▶ _WORK REQUIRED_
Please repeat only the lines below starting at the line that holds "blue rolling pin" and ending at the line that holds "yellow boat [114,418,218,482]", exactly, with both of those lines included and every picture omitted.

Saved data entries

»»

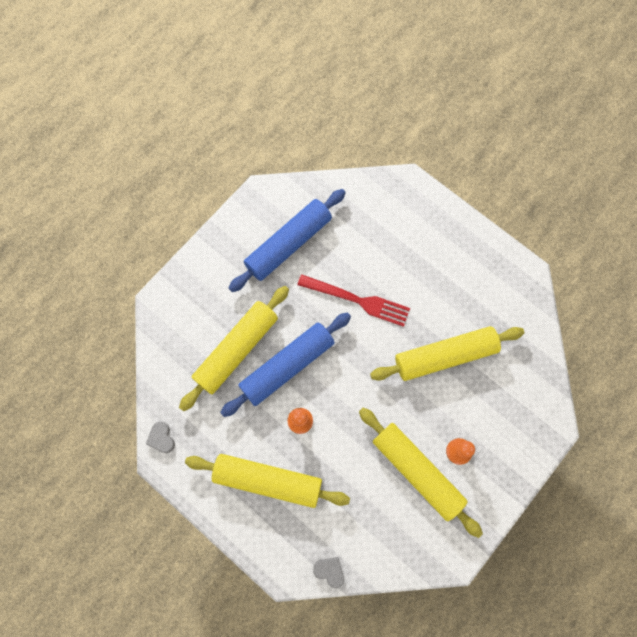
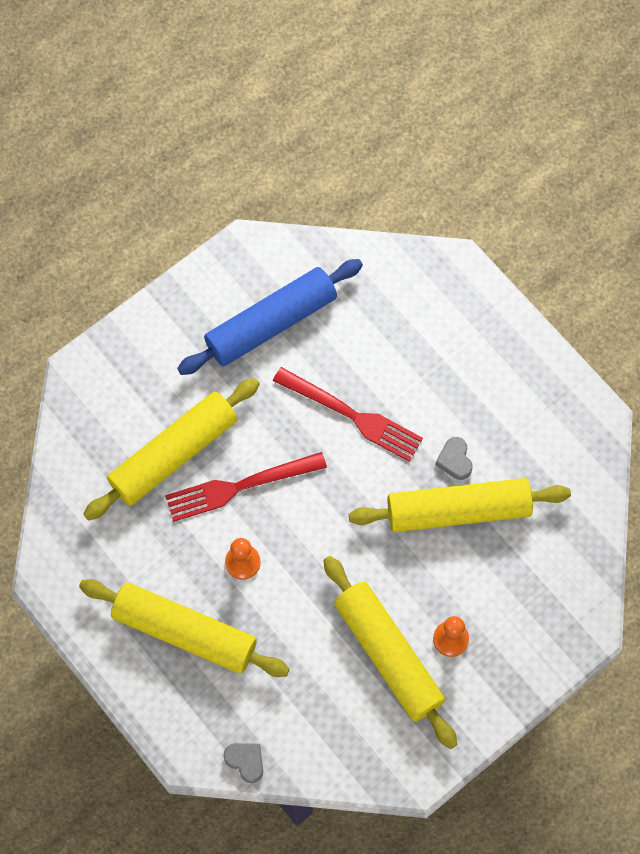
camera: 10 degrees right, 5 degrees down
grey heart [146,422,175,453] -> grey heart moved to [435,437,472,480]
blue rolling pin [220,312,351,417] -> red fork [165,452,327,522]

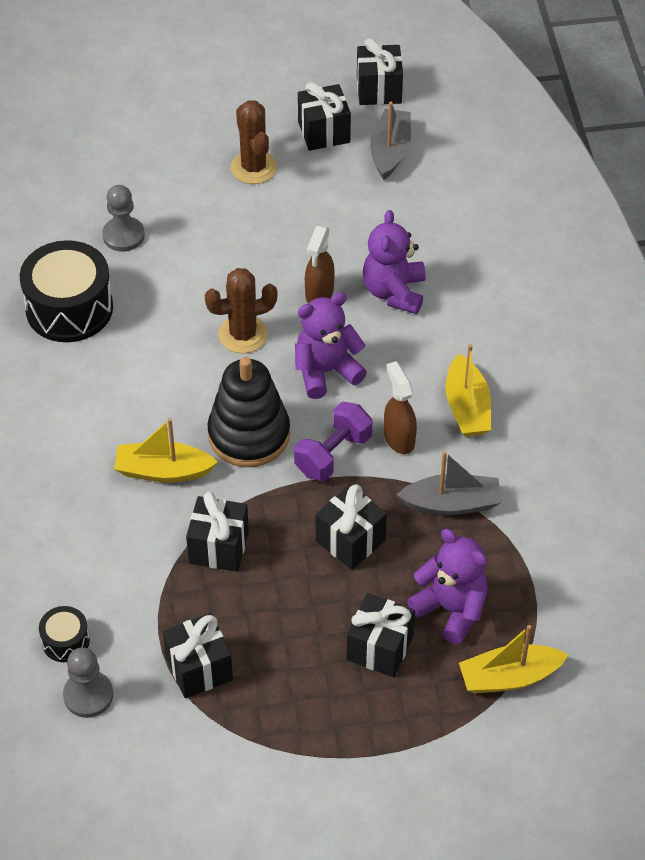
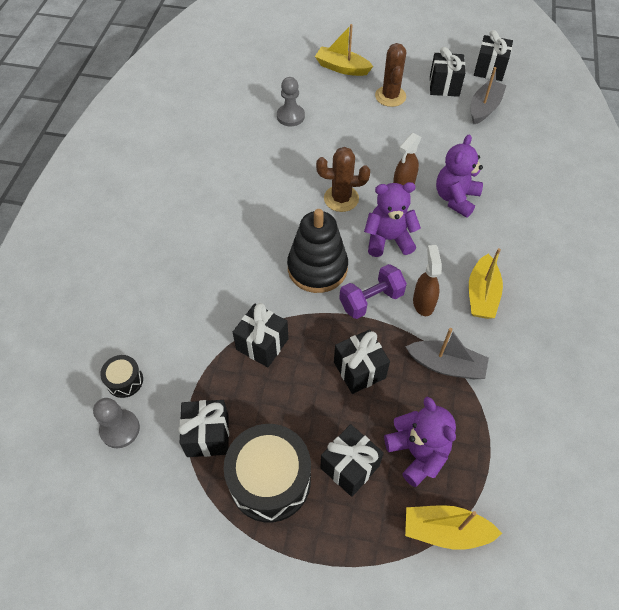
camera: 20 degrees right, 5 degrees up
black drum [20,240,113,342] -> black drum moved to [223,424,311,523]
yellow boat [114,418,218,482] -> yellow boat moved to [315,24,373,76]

««
»»

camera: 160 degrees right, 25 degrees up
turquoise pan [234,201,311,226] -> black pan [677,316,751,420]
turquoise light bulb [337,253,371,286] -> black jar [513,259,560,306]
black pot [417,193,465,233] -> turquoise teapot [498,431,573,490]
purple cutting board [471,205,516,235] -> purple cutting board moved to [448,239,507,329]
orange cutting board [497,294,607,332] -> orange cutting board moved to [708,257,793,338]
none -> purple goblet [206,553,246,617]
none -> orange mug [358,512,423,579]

««
»»

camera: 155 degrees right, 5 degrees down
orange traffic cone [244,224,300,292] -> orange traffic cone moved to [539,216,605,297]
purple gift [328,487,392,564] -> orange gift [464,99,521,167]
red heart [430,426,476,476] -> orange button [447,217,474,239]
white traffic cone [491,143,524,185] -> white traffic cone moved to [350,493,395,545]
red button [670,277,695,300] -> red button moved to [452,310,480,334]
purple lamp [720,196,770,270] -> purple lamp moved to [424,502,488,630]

««

▶ _SOLUTION TO THIS PROBLEM_
blue rolling pin [220,312,351,417] -> red fork [165,452,327,522]

camera: 20 degrees right, 5 degrees up
black drum [20,240,113,342] -> black drum moved to [223,424,311,523]
yellow boat [114,418,218,482] -> yellow boat moved to [315,24,373,76]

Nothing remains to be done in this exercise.